REQUIREMENT:
Set down all of the entries below exactly, and omit the pictures.
###
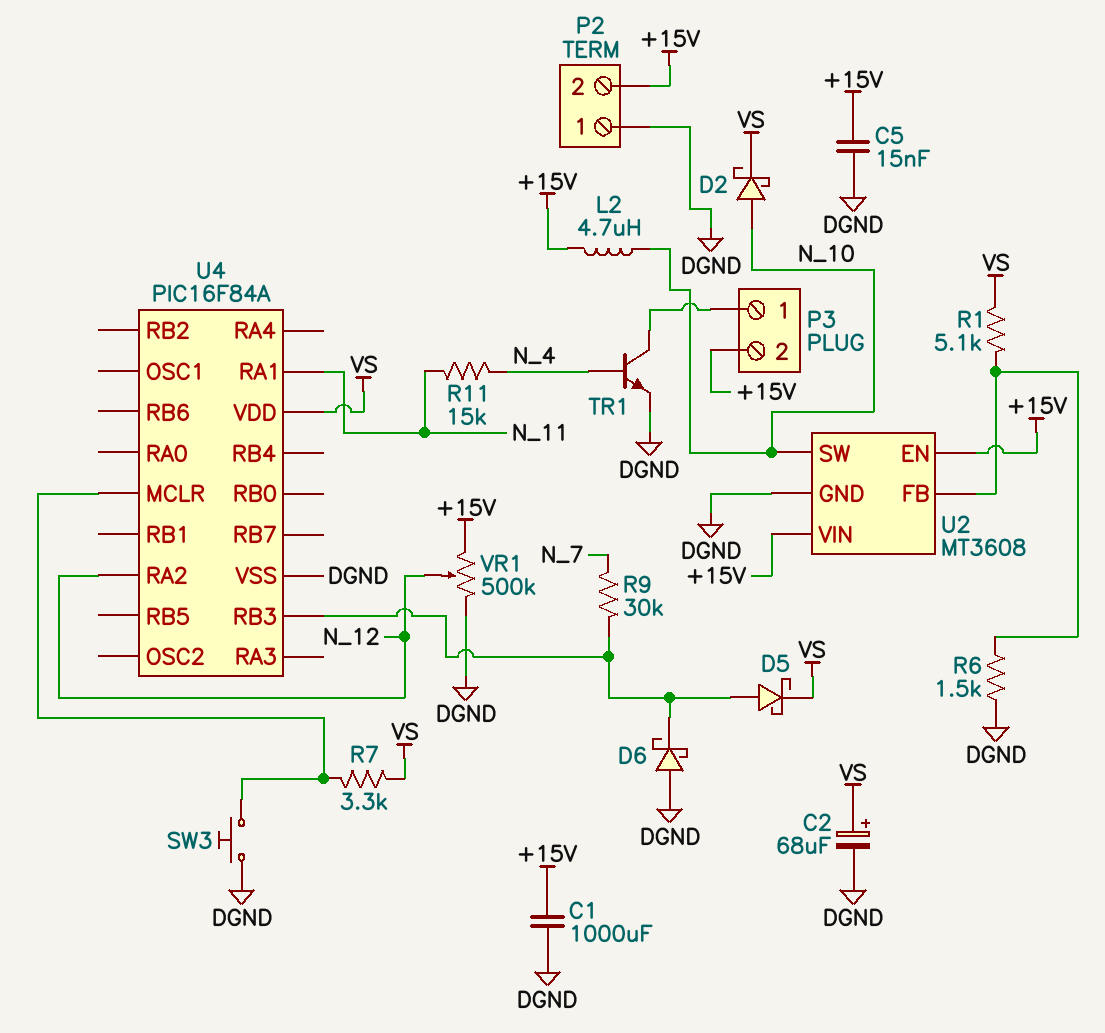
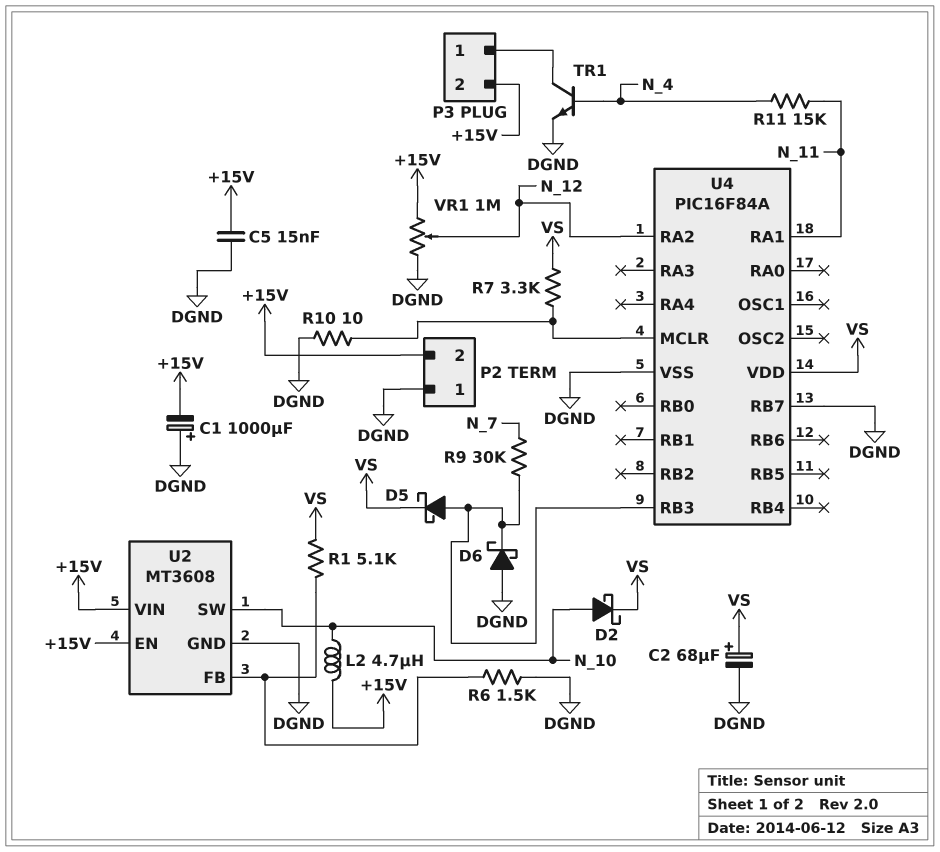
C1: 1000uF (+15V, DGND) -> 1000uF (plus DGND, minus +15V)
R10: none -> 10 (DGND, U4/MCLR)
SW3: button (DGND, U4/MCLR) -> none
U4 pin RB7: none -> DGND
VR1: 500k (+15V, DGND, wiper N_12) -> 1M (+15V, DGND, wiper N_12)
###
ANSWER TO THIS PROBLEM:
C1: 1000uF (+15V, DGND) -> 1000uF (plus DGND, minus +15V)
R10: none -> 10 (DGND, U4/MCLR)
SW3: button (DGND, U4/MCLR) -> none
U4 pin RB7: none -> DGND
VR1: 500k (+15V, DGND, wiper N_12) -> 1M (+15V, DGND, wiper N_12)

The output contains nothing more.